◆ Directions
Omit every picture and output the rest of the records exactly as they are.

Start of Provided information

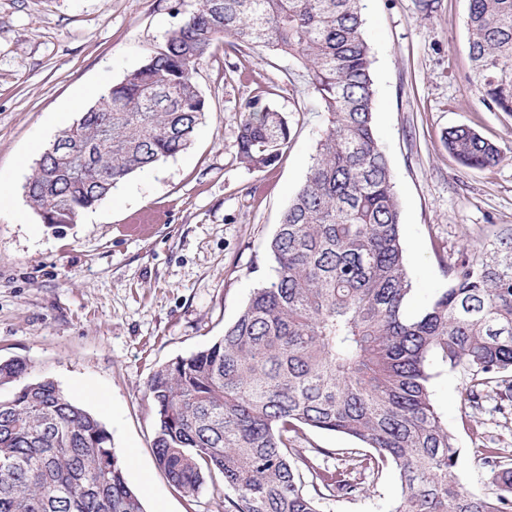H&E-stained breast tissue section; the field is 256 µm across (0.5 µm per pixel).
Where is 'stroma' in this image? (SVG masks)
I'll use <instances>...</instances> for the list:
<instances>
[{
  "label": "stroma",
  "instance_id": "1",
  "mask_svg": "<svg viewBox=\"0 0 512 512\" xmlns=\"http://www.w3.org/2000/svg\"><path fill=\"white\" fill-rule=\"evenodd\" d=\"M196 6V0H0V360L26 380L53 379L112 435L146 512H220L206 479L188 497L153 453L147 382L161 364L223 336L254 288L272 276L268 244L303 183L327 115L288 57L218 45L197 81L208 110L193 144L127 178L73 224H45L23 186L39 149L78 118L73 101L119 82ZM467 0H364L375 90L374 127L388 156L413 281L411 311L447 285L440 256L512 226V115L482 101L468 55ZM288 116L287 154L260 171L237 157L251 100ZM465 125L497 144L487 169L462 167L444 135ZM466 377L441 371L432 400L457 436L456 472L493 489L462 416ZM400 494L384 471L367 497L324 512H390Z\"/></svg>",
  "mask_w": 512,
  "mask_h": 512
}]
</instances>
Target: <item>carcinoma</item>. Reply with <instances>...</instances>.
I'll return each instance as SVG.
<instances>
[{"label": "carcinoma", "instance_id": "carcinoma-1", "mask_svg": "<svg viewBox=\"0 0 512 512\" xmlns=\"http://www.w3.org/2000/svg\"><path fill=\"white\" fill-rule=\"evenodd\" d=\"M469 56L484 104L512 115V0H467ZM263 47L295 60L328 123L305 180L269 243L273 279L254 289L210 347L160 366L147 384L156 462L189 497L222 477L224 512H322L368 494L386 469L390 512H512V459L479 450L496 492L459 479L455 434L431 399L440 368L469 376L468 430L488 390L512 405V228L442 262L448 286L408 315L413 283L388 157L373 123L362 0H198L165 42L62 129L71 159L36 165L24 186L40 218L80 214L134 173L186 150L207 112L197 75L216 45ZM289 121L246 104L237 156L279 161ZM448 153L468 168L502 159L467 126ZM0 361V512H145L105 425L54 381H24ZM350 437L340 466L292 456L305 430ZM318 486L304 490L305 475Z\"/></svg>", "mask_w": 512, "mask_h": 512}]
</instances>
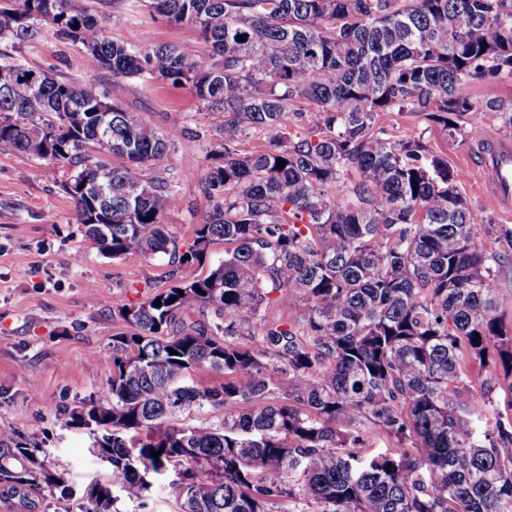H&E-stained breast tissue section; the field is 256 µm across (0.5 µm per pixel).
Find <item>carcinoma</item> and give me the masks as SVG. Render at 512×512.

End of Provided information

◆ Output
H&E-stained breast tissue section; the field is 256 µm across (0.5 µm per pixel).
Where is 'stroma' in this image? (SVG masks)
I'll use <instances>...</instances> for the list:
<instances>
[{
  "label": "stroma",
  "instance_id": "1",
  "mask_svg": "<svg viewBox=\"0 0 512 512\" xmlns=\"http://www.w3.org/2000/svg\"><path fill=\"white\" fill-rule=\"evenodd\" d=\"M196 6V0H0V360L26 380L53 379L112 435L146 512H220L206 479L188 497L153 453L147 382L161 364L223 336L254 288L272 276L268 244L303 183L327 115L288 57L218 45L197 81L208 110L193 144L127 178L73 224H45L23 186L39 149L78 118L73 101L119 82ZM467 0H364L375 90L374 127L388 156L413 281L411 311L447 285L440 256L512 226V115L482 101L468 55ZM288 116L287 154L260 171L237 157L251 100ZM465 125L497 144L487 169L462 167L444 135ZM466 377L441 371L432 400L457 436L456 472L493 489L462 416ZM400 494L384 471L367 497L324 512H390Z\"/></svg>",
  "mask_w": 512,
  "mask_h": 512
}]
</instances>
Target: <item>carcinoma</item>. Reply with <instances>...</instances>.
I'll return each instance as SVG.
<instances>
[{"label": "carcinoma", "instance_id": "carcinoma-1", "mask_svg": "<svg viewBox=\"0 0 512 512\" xmlns=\"http://www.w3.org/2000/svg\"><path fill=\"white\" fill-rule=\"evenodd\" d=\"M469 56L484 104L512 115V0H467ZM263 47L295 60L328 123L305 180L269 243L273 279L254 289L210 347L160 366L147 384L156 462L189 497L222 477L224 512H322L368 494L386 469L390 512H512V459L479 450L496 492L459 479L455 434L431 399L440 368L469 376L468 430L488 390L512 405V228L442 262L448 286L408 315L413 283L388 157L373 123L362 0H198L165 42L62 129L71 159L36 165L24 186L40 218L80 214L134 173L186 150L207 112L197 75L216 45ZM289 121L246 104L237 156L279 161ZM448 153L468 168L502 159L467 126ZM0 361V512H145L105 425L54 381H24ZM350 437L340 466L292 456L305 430ZM318 486L304 490L305 475Z\"/></svg>", "mask_w": 512, "mask_h": 512}]
</instances>
H&E-stained breast tissue section; the field is 256 µm across (0.5 µm per pixel).
Find <item>carcinoma</item> and give me the masks as SVG. Render at 512×512.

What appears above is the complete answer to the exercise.